#### EXTRACTED MATERIAL ####
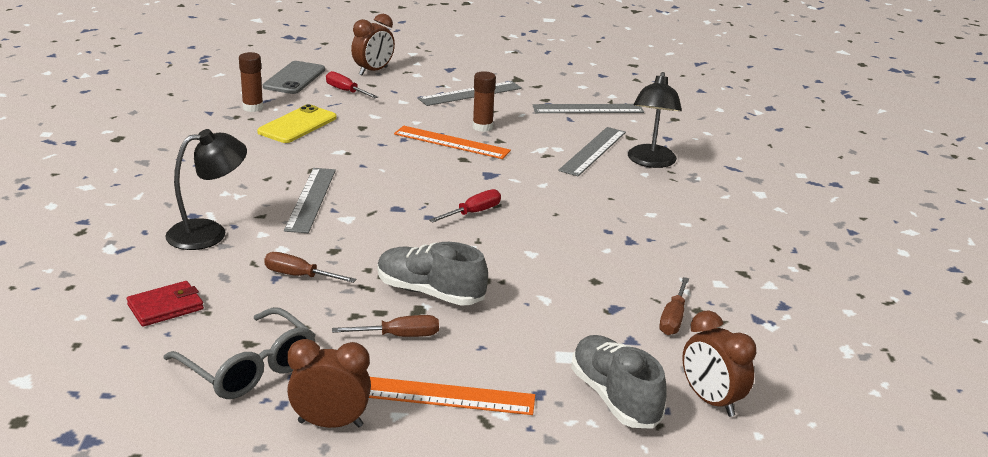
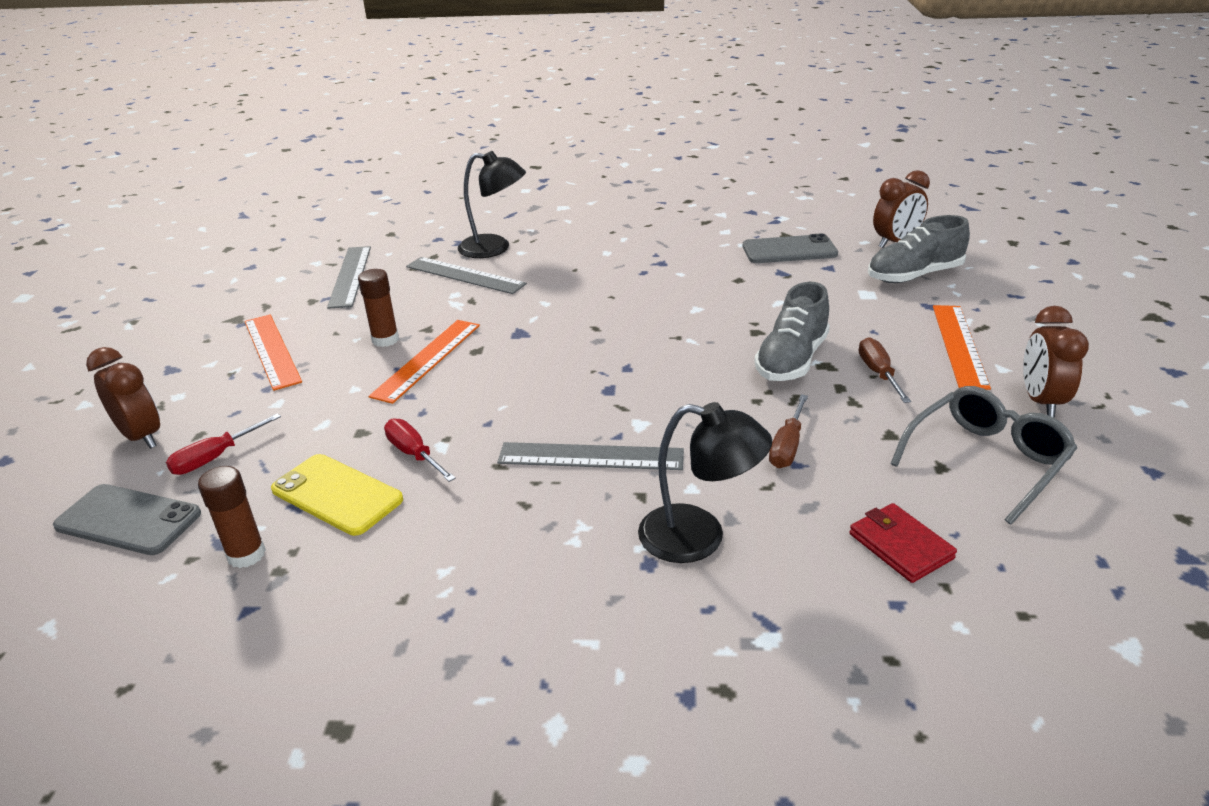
camera: 85 degrees left, 5 degrees up
(209, 233) = (699, 538): black lamp -> black lamp turned 135 degrees clockwise
(470, 93) = (272, 350): grey ruler -> orange ruler
(474, 212) = (615, 340): red screwdriver -> red screwdriver (414, 454)
(673, 319) = (789, 250): brown screwdriver -> grey phone

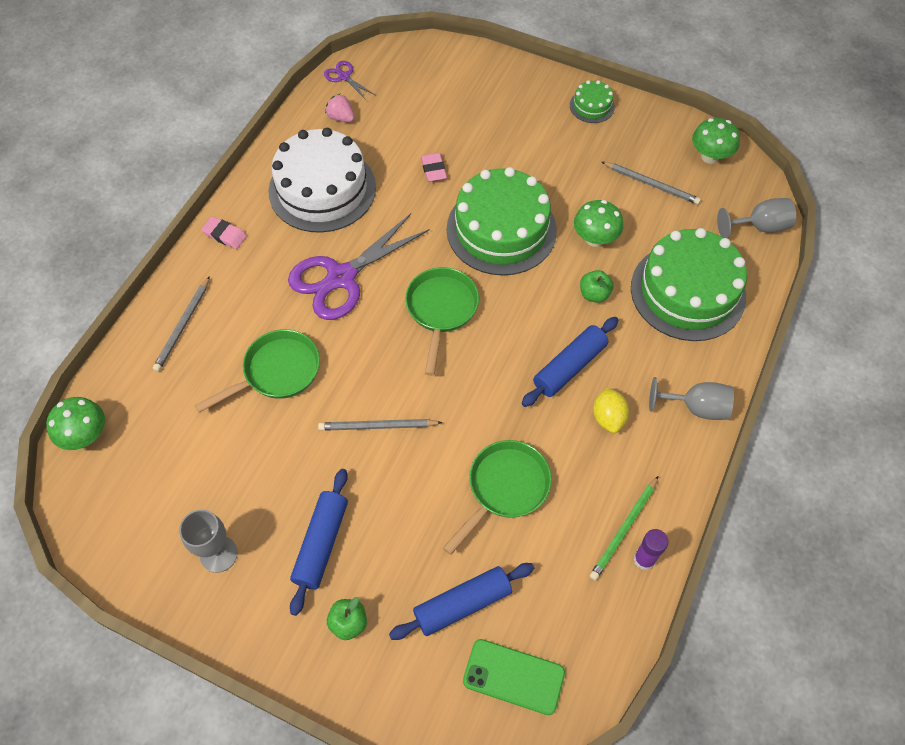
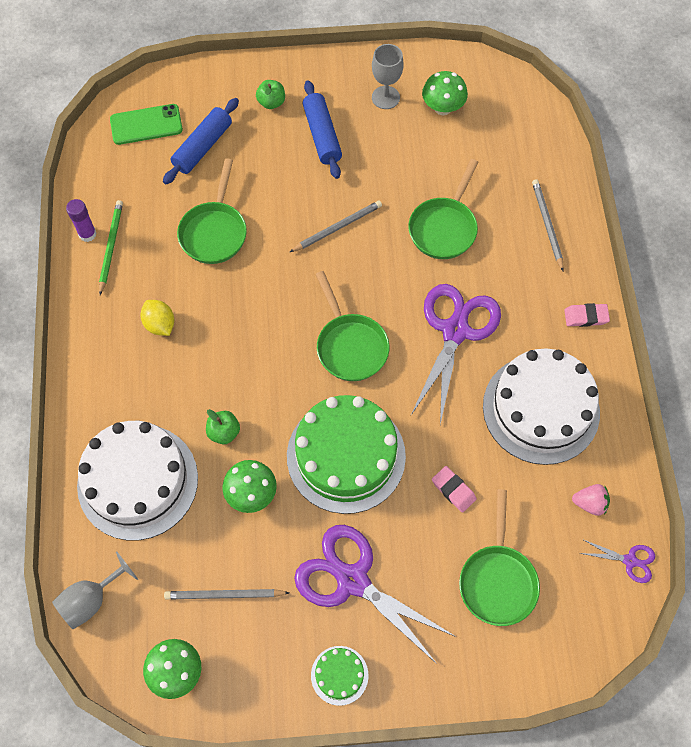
camera: 150 degrees right, 5 degrees up
(86, 435) = (540, 118): green mushroom -> green mushroom (442, 108)
(444, 106) = (497, 580): none -> green pan
(548, 151) = (353, 580): none -> purple scissors
(569, 367) = (212, 351): blue rolling pin -> none
(688, 291) = (138, 481): green cake -> white cake
(696, 407) = (90, 370): grey goblet -> none

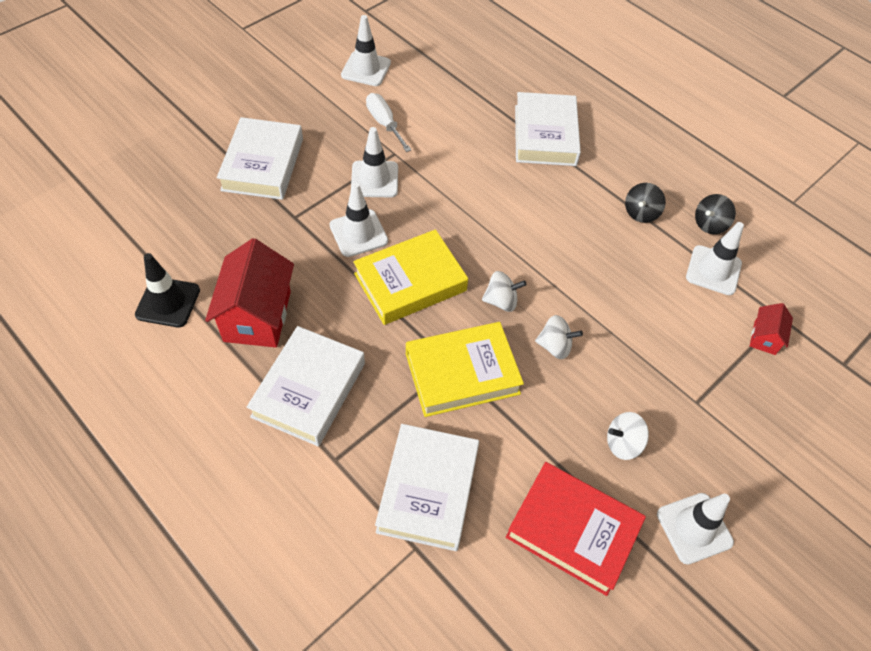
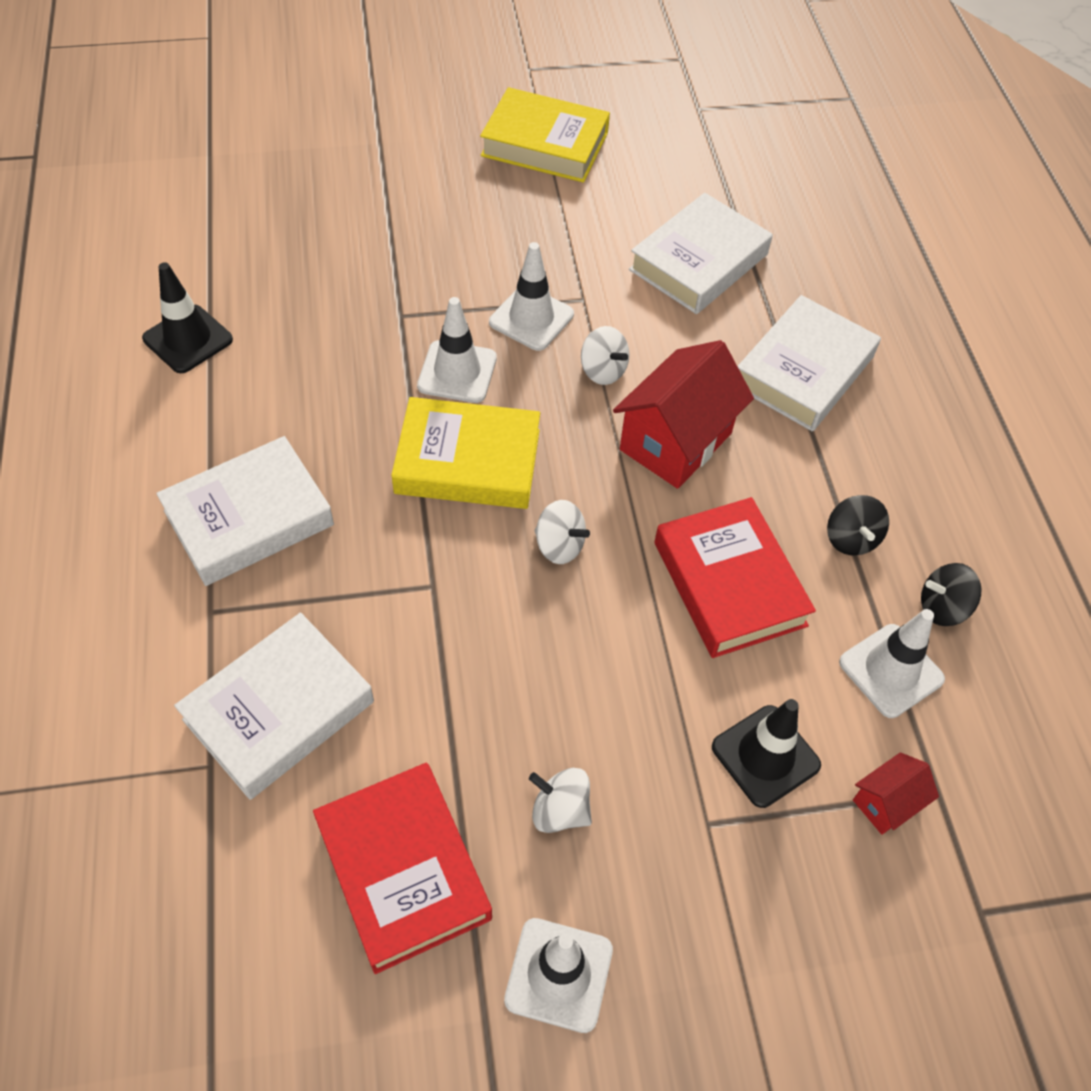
camera: 35 degrees right, 0 degrees up
(257, 316) = (265, 405): red house -> red house (675, 441)
(263, 164) = (416, 237): white book -> white book (699, 262)
(366, 69) = (636, 181): white traffic cone -> none
(384, 123) = (602, 257): white screwdriver -> none
(462, 373) = (435, 603): yellow book -> yellow book (545, 144)
(555, 346) = (579, 639): white spinning top -> white spinning top (603, 371)
(603, 271) = (729, 584): none -> red book
(641, 213) = (851, 539): black spinning top -> black spinning top turned 75 degrees counterclockwise
(694, 350) = (765, 756): none -> black traffic cone

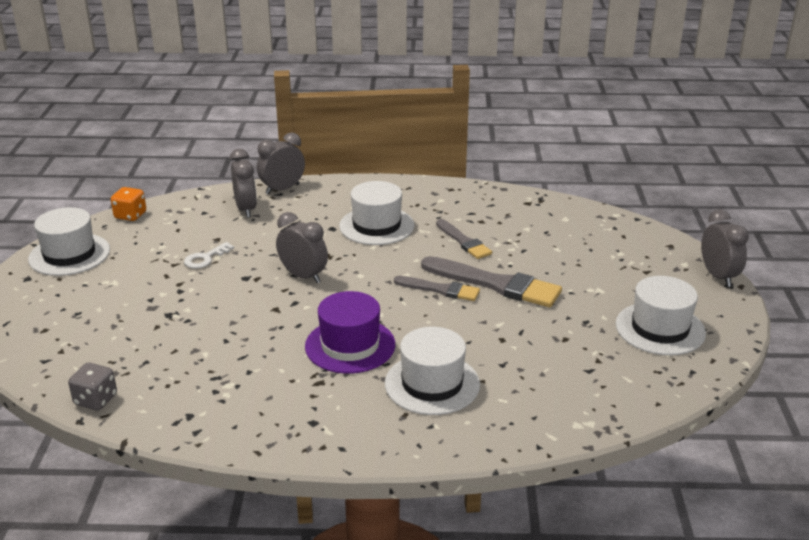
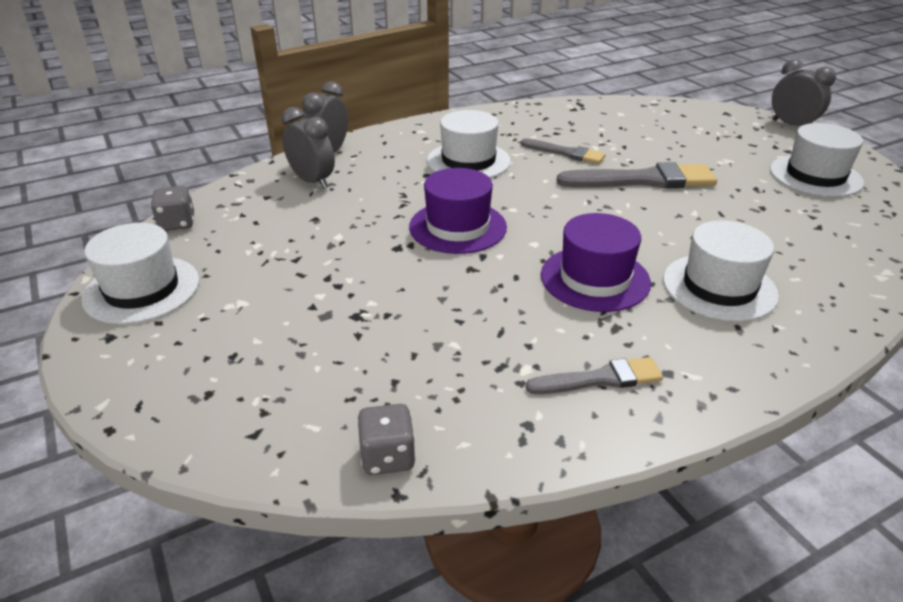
camera: 30 degrees left, 5 degrees up
(130, 215) = (177, 223): orange dice -> grey dice
(205, 258) = (326, 242): white key -> none
(303, 276) = (458, 227): grey clock -> purple hat
(440, 289) = (604, 199): grey brush -> grey brush (600, 379)

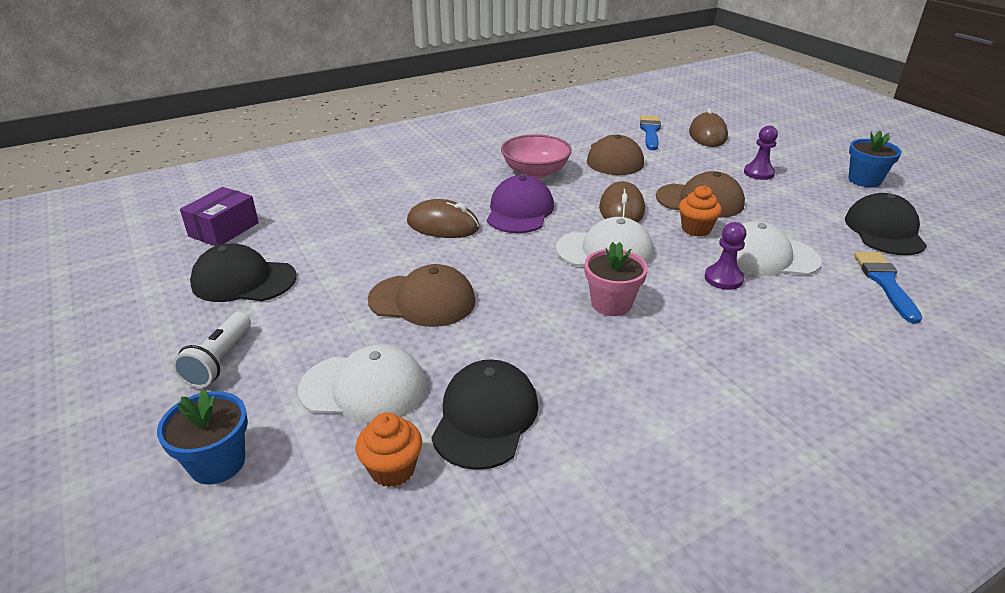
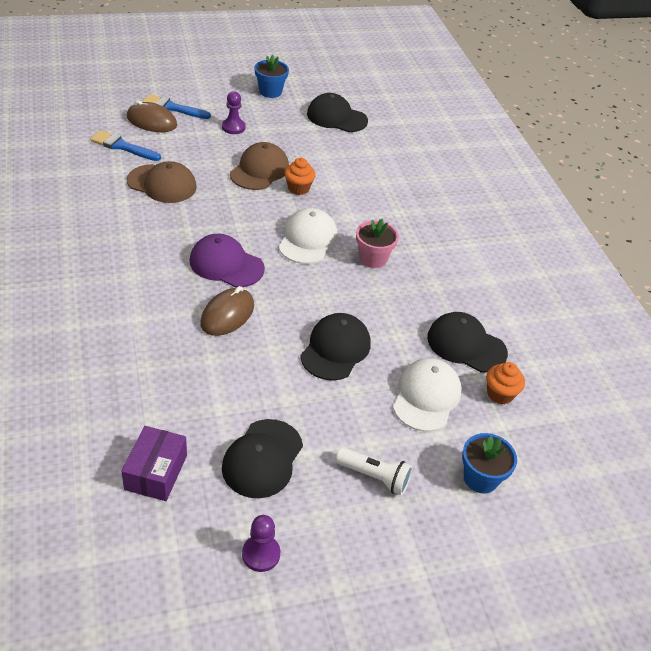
camera: 80 degrees left, 10 degrees up
(224, 229) = (156, 472): purple box -> purple box turned 60 degrees clockwise
(422, 300) = (335, 349): brown cap -> black cap
(535, 172) = (160, 236): pink bowl -> none
(621, 209) = (253, 211): brown mouse -> none
(723, 278) = (363, 202): purple pawn -> purple pawn (261, 554)
(767, 256) = (345, 174): white cap -> none
(885, 283) = (390, 146): blue brush -> blue brush (172, 108)

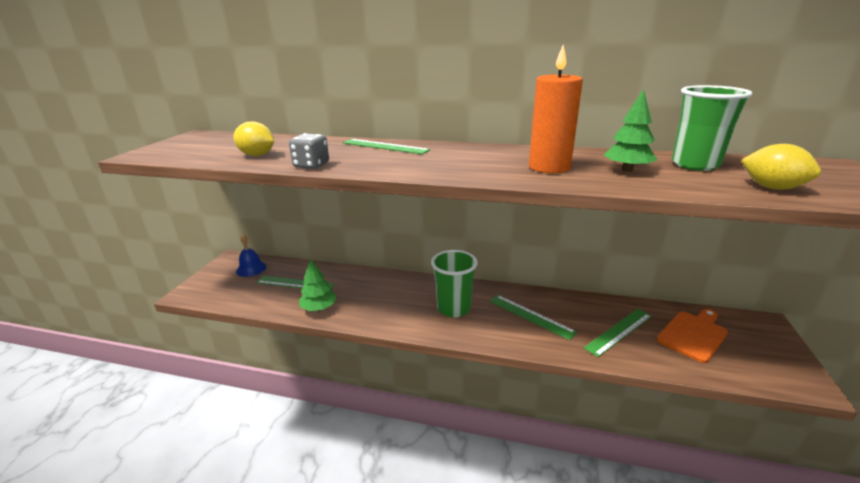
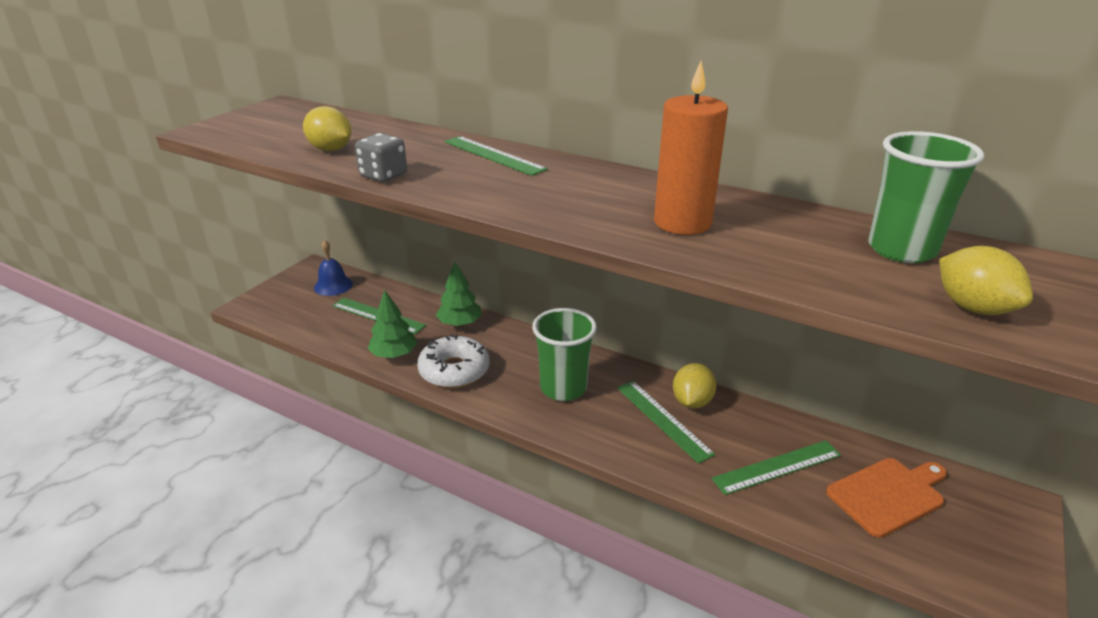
camera: 15 degrees right, 5 degrees up
(370, 311) = (454, 370): none -> white donut
(542, 301) = (692, 402): none -> yellow lemon
(627, 170) = (789, 243): green tree -> green tree (460, 323)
####
Copy every line exactly, from the opening line of the entries down to the line holding "(366, 69) = (636, 181): white", and keep the pictures out.

## TASK OUTPUT
camera: 85 degrees left, 5 degrees up
(209, 233) = (699, 538): black lamp -> black lamp turned 135 degrees clockwise
(470, 93) = (272, 350): grey ruler -> orange ruler
(474, 212) = (615, 340): red screwdriver -> red screwdriver (414, 454)
(673, 319) = (789, 250): brown screwdriver -> grey phone

camera: 150 degrees right, 5 degrees up
(86, 435) = (540, 118): green mushroom -> green mushroom (442, 108)
(444, 106) = (497, 580): none -> green pan
(548, 151) = (353, 580): none -> purple scissors
(569, 367) = (212, 351): blue rolling pin -> none
(688, 291) = (138, 481): green cake -> white cake
(696, 407) = (90, 370): grey goblet -> none

camera: 35 degrees right, 0 degrees up
(257, 316) = (265, 405): red house -> red house (675, 441)
(263, 164) = (416, 237): white book -> white book (699, 262)
(366, 69) = (636, 181): white traffic cone -> none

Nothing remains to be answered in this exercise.